DATA SECTION:
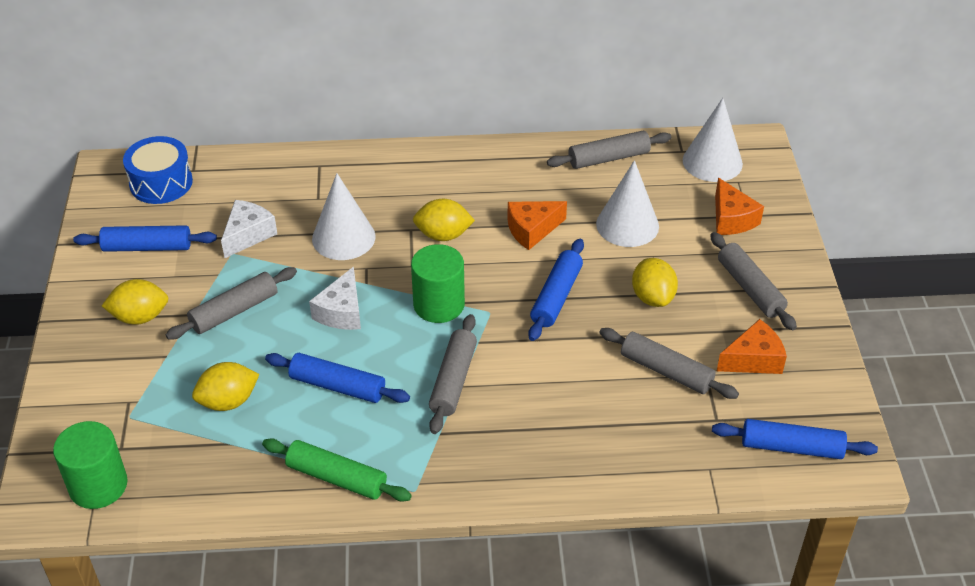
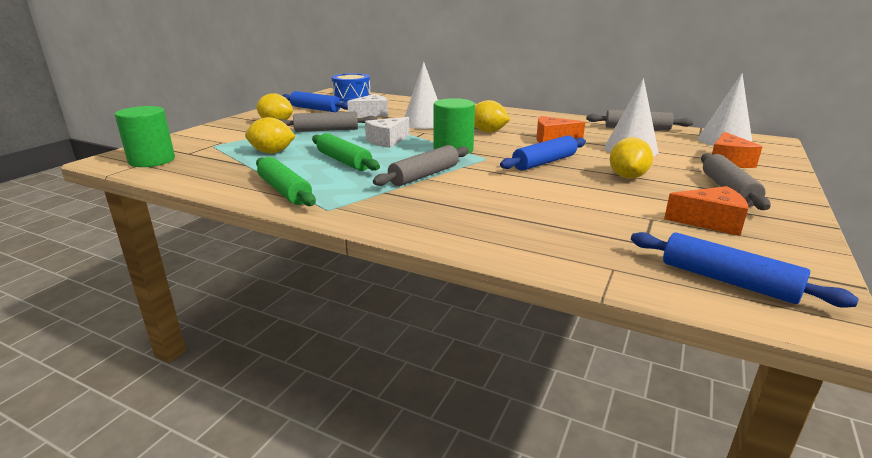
camera: 30 degrees right, 20 degrees down
(337, 386) = (344, 161): blue rolling pin -> green rolling pin
(666, 371) = (611, 208): grey rolling pin -> none

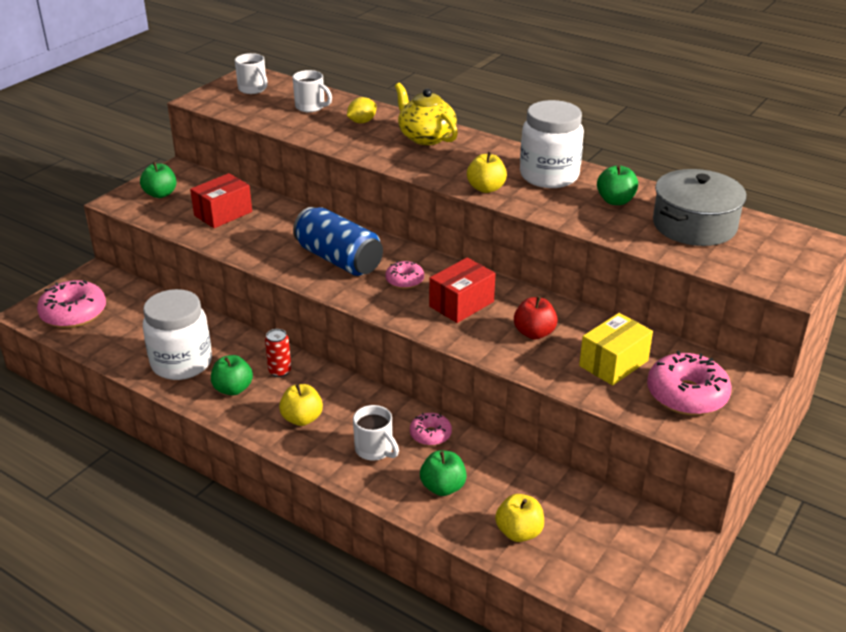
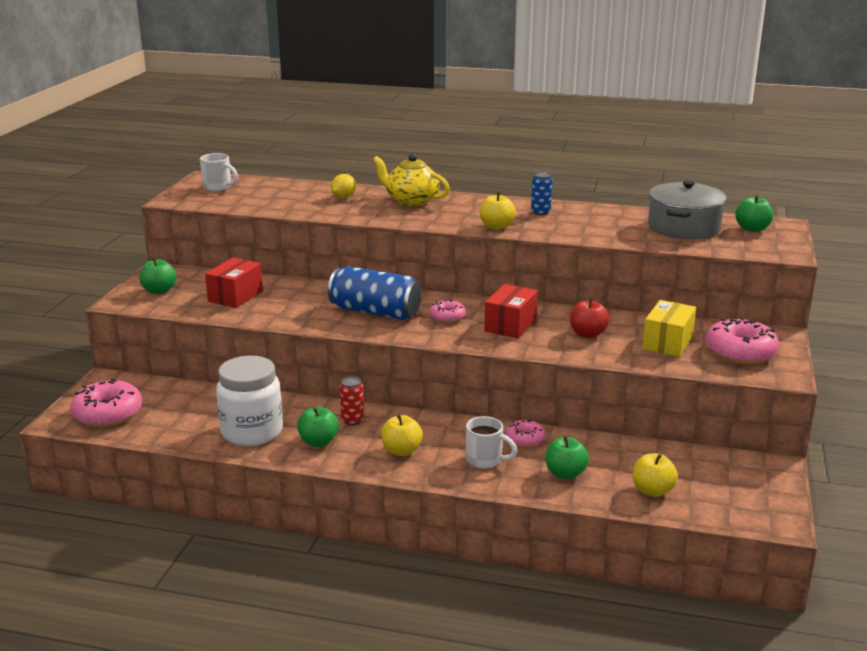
camera: 20 degrees left, 10 degrees down
(311, 107) = (286, 193): white mug -> none
(549, 176) = (540, 212): white jar -> blue can
(615, 201) = (609, 221): green apple -> green apple (752, 229)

TO DO:
Leave out the pictures and reproduce the rest of the listing exactly.

THE COMPLETED TASK:
camera: 30 degrees right, 20 degrees down
(337, 386) = (344, 161): blue rolling pin -> green rolling pin
(666, 371) = (611, 208): grey rolling pin -> none

camera: 20 degrees left, 10 degrees down
(311, 107) = (286, 193): white mug -> none
(549, 176) = (540, 212): white jar -> blue can
(615, 201) = (609, 221): green apple -> green apple (752, 229)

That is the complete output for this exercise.